**What needs to be done**.
Output exactly the lines between the one holding "white brick C12:D12" and the last line of the data below, both of those lines included.

**Collected data**.

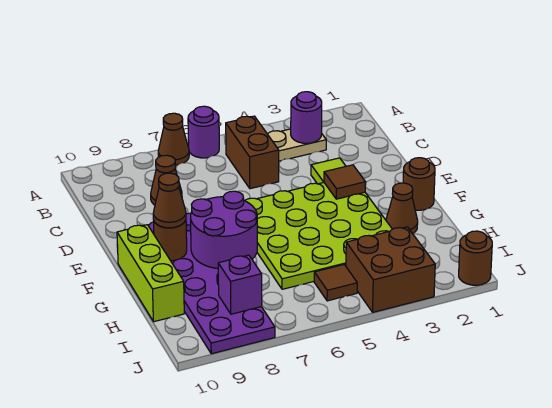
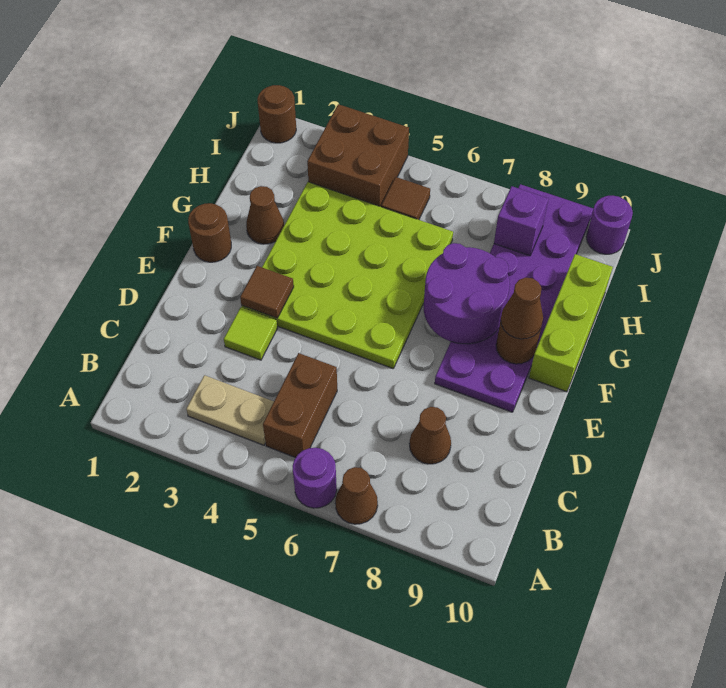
purple round brick B3 level 2 -> purple round brick J10 level 1

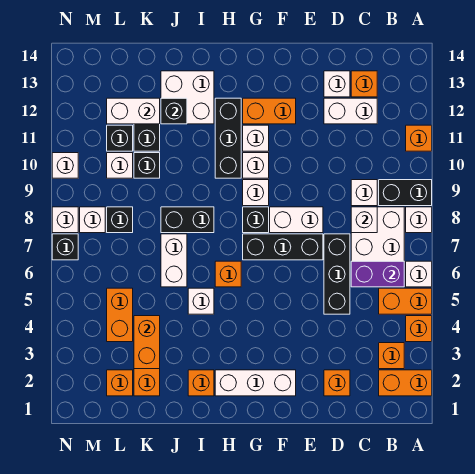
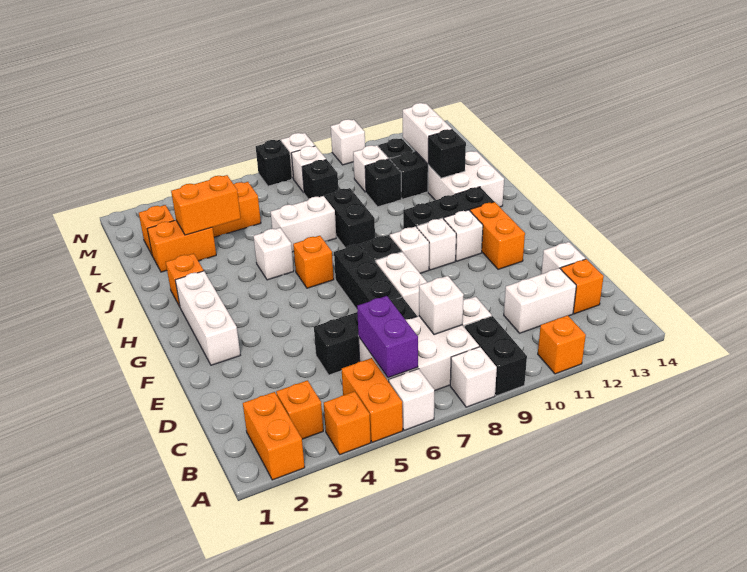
white brick C12:D12 level 1 -> white brick C11:C12 level 1
orange brick D2 level 1 -> none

**Reply to the task**.
white brick C12:D12 level 1 -> white brick C11:C12 level 1
orange brick D2 level 1 -> none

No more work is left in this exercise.